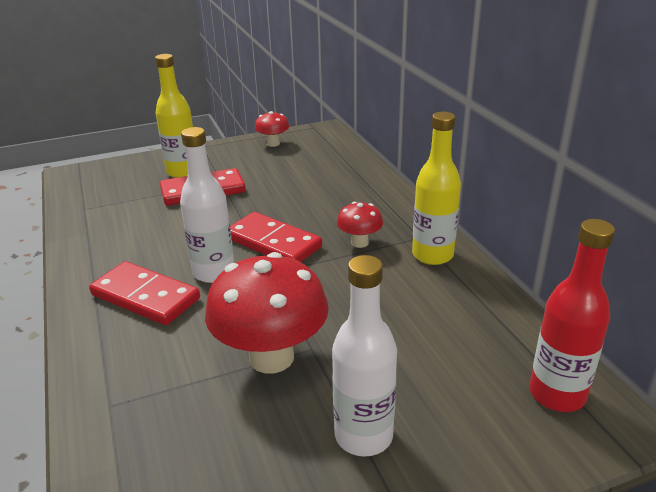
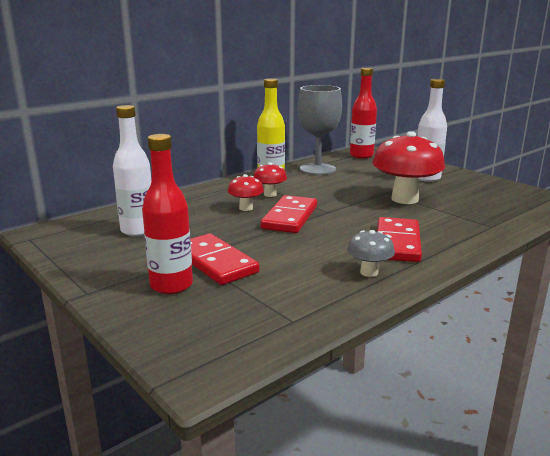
camera: 110 degrees left, 10 degrees down
(108, 259) = (369, 272): none -> grey mushroom
(183, 172) = (171, 285): yellow bottle -> red bottle
(214, 272) = (345, 228): white bottle -> white bottle (138, 230)
(273, 143) = (81, 251): red mushroom -> red mushroom (246, 208)
(465, 308) = (317, 169): none -> grey goblet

· · ·

> WHAT THIS TASK INVOLVES:
Each entry shown above must be quoted exactly, with its pictures left out.

> FINISHED TASK:
camera: 110 degrees left, 10 degrees down
(108, 259) = (369, 272): none -> grey mushroom
(183, 172) = (171, 285): yellow bottle -> red bottle
(214, 272) = (345, 228): white bottle -> white bottle (138, 230)
(273, 143) = (81, 251): red mushroom -> red mushroom (246, 208)
(465, 308) = (317, 169): none -> grey goblet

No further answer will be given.